Revision comparison data
=== Begin Enclosure ===

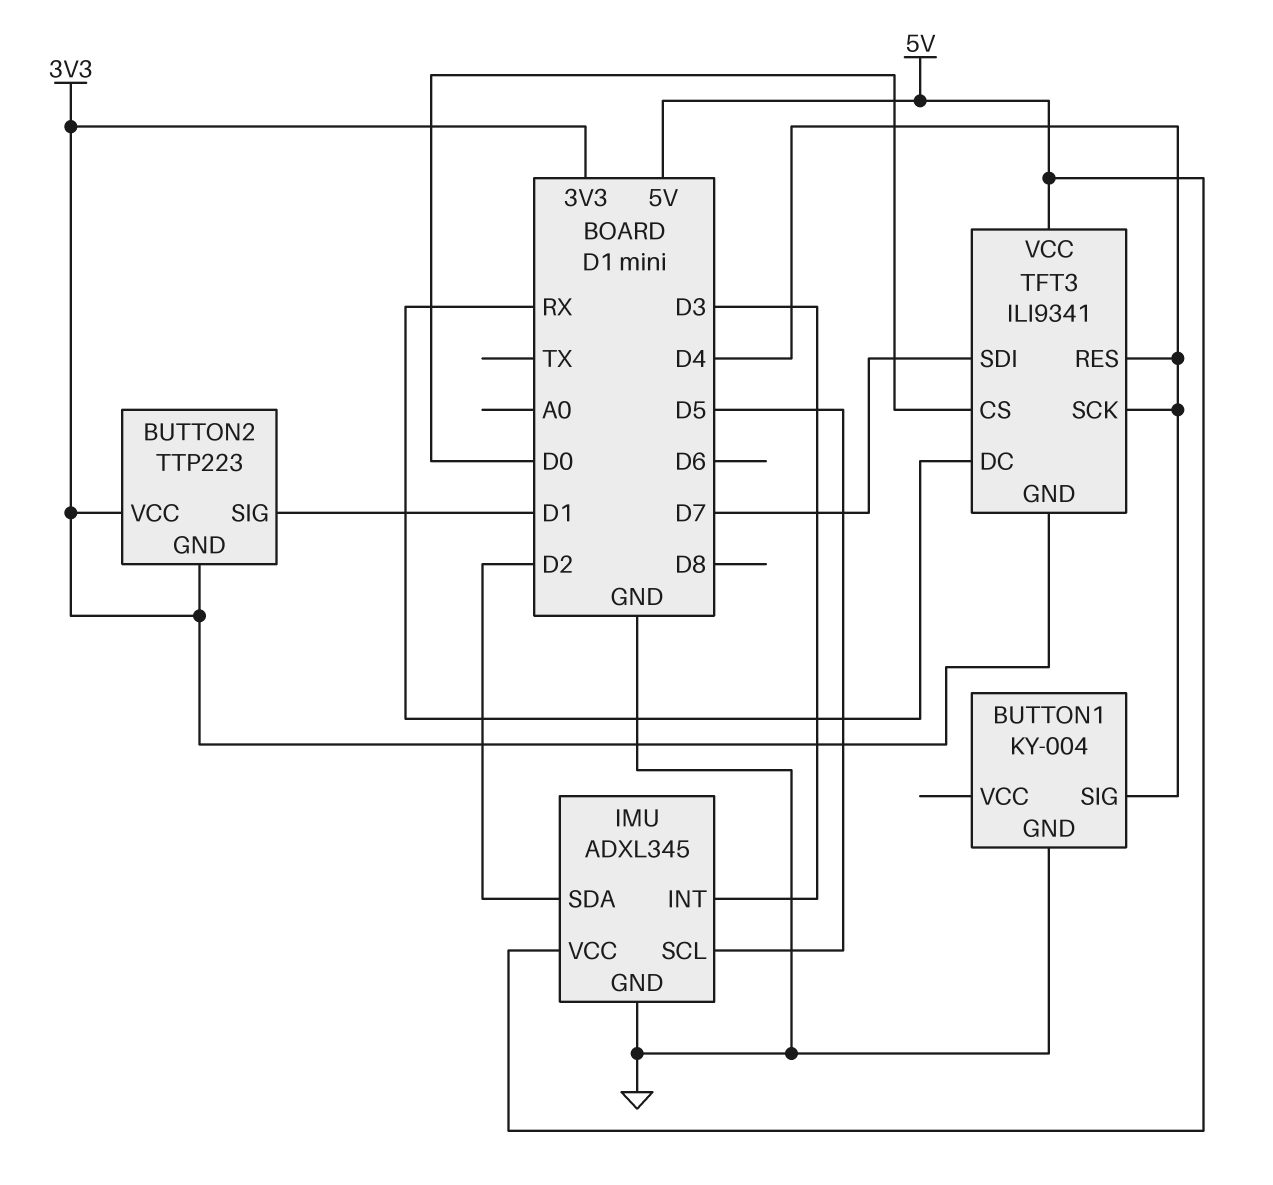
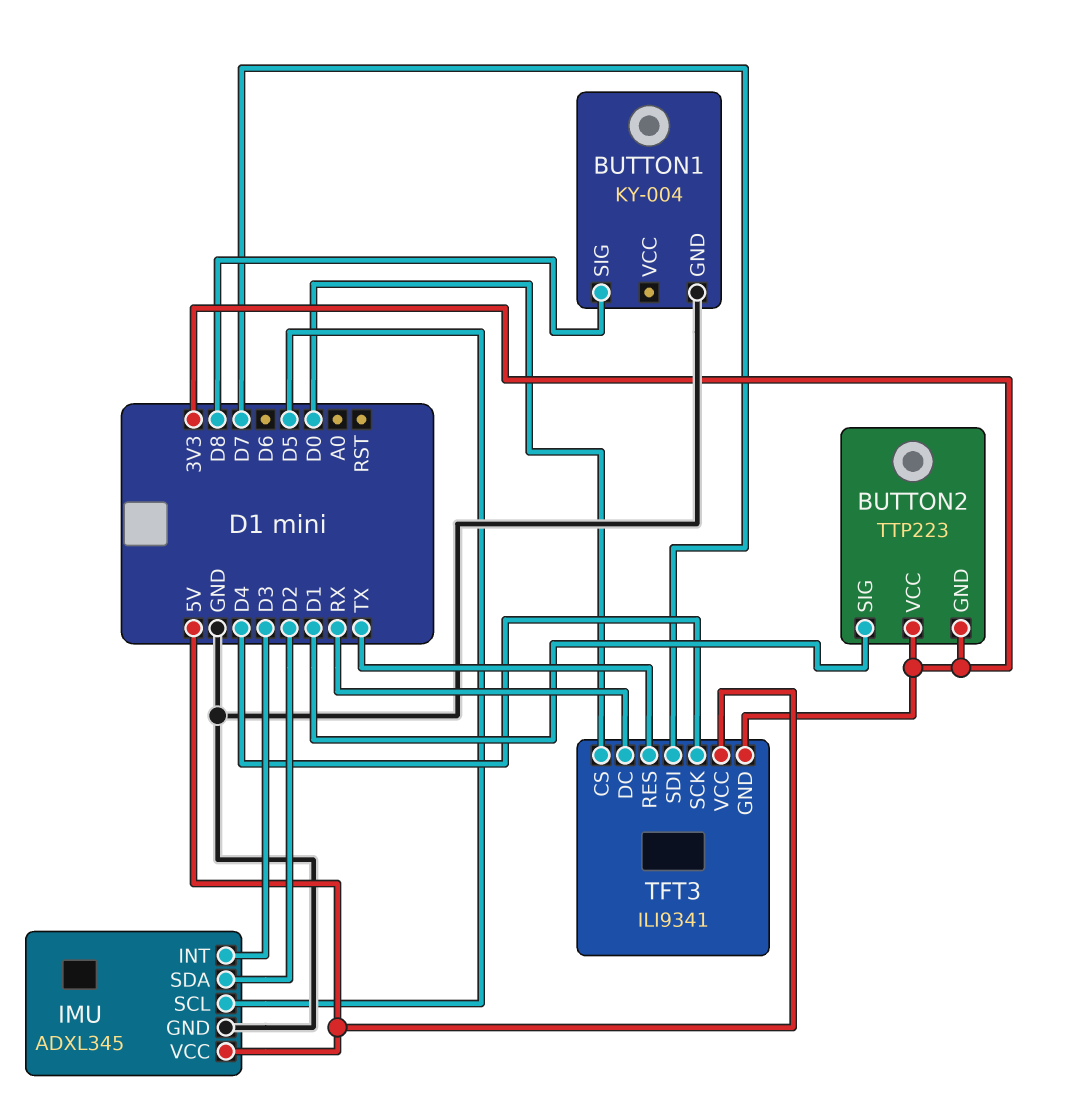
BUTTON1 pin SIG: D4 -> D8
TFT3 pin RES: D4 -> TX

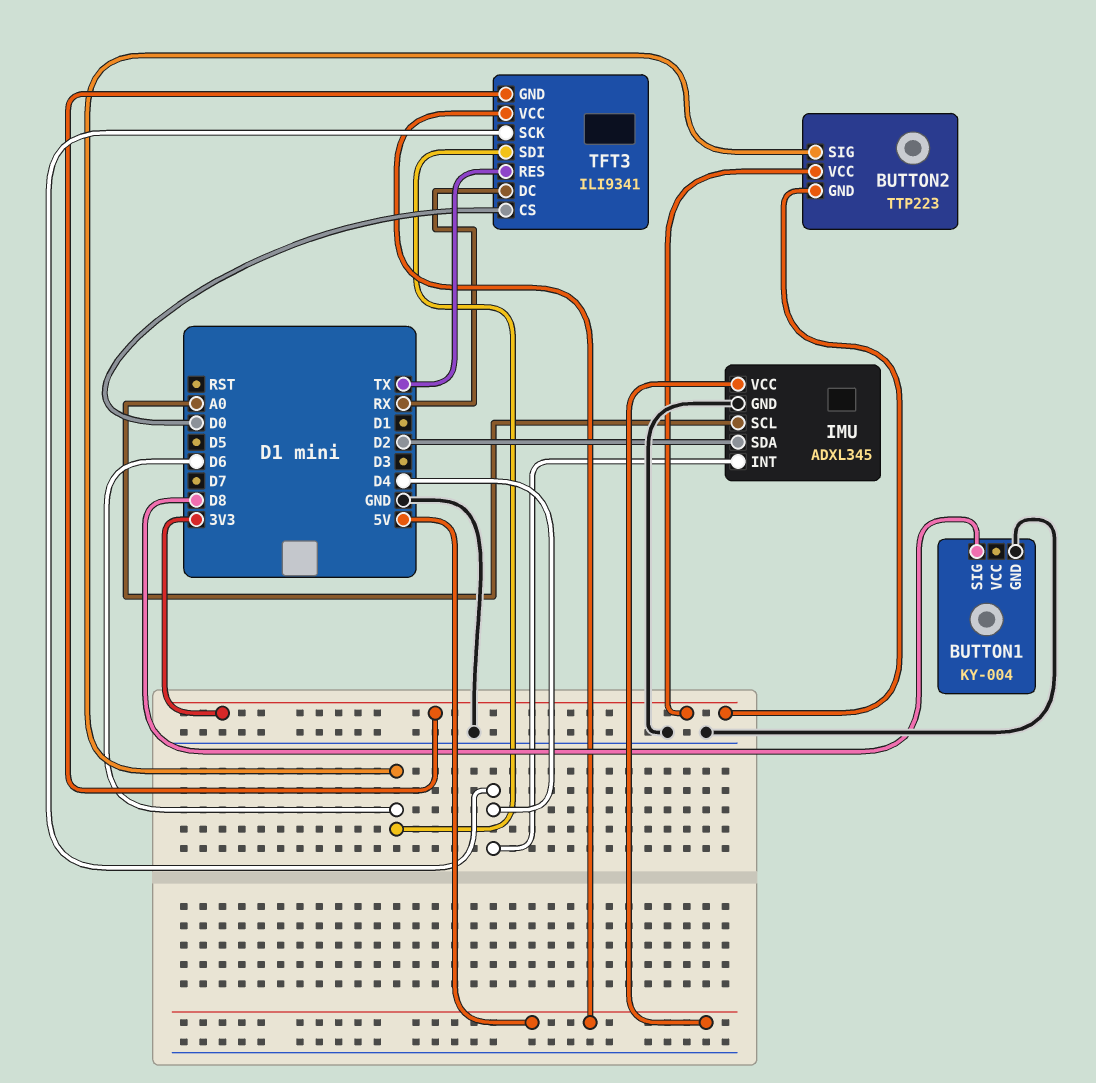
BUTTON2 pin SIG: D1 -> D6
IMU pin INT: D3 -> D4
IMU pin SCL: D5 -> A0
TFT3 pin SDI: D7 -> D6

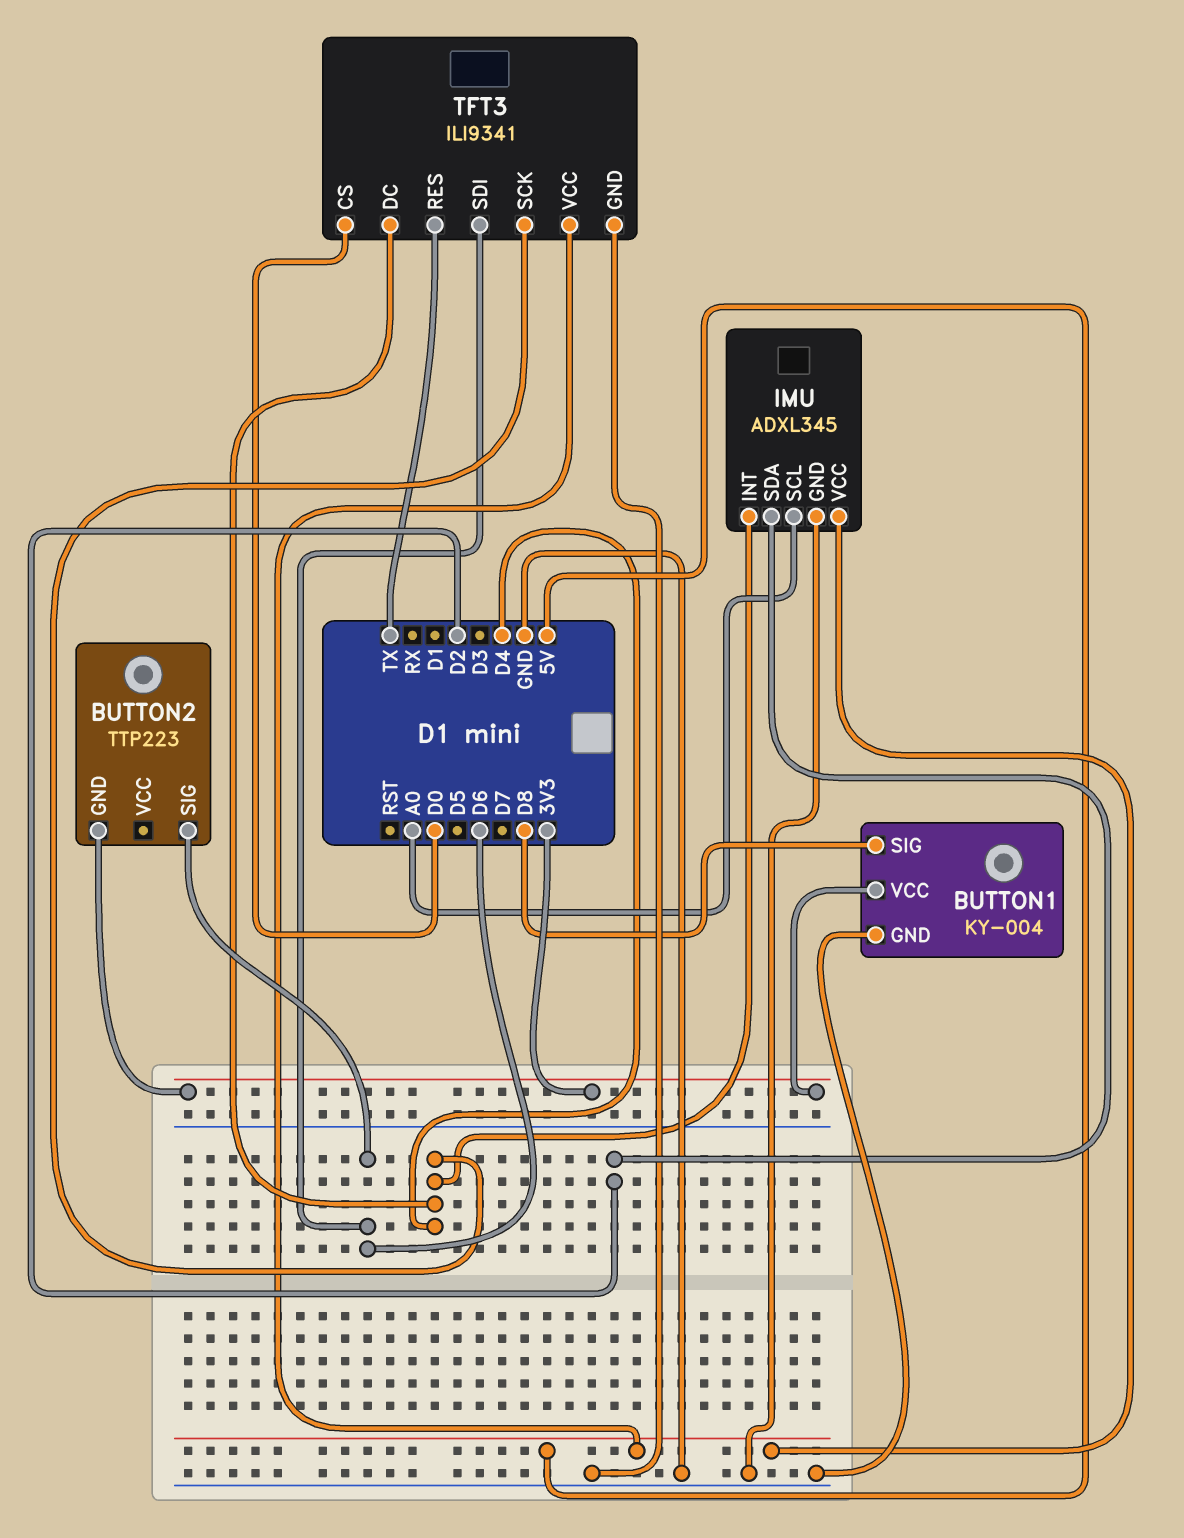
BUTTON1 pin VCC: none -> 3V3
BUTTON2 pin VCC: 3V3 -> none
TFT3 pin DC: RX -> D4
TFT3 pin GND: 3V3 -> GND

=== End Enclosure ===

Action item |
Each record above must be returned exactly as written, with its pictures omitted.

Solution to this task |
BUTTON1 pin SIG: D4 -> D8
TFT3 pin RES: D4 -> TX

BUTTON2 pin SIG: D1 -> D6
IMU pin INT: D3 -> D4
IMU pin SCL: D5 -> A0
TFT3 pin SDI: D7 -> D6

BUTTON1 pin VCC: none -> 3V3
BUTTON2 pin VCC: 3V3 -> none
TFT3 pin DC: RX -> D4
TFT3 pin GND: 3V3 -> GND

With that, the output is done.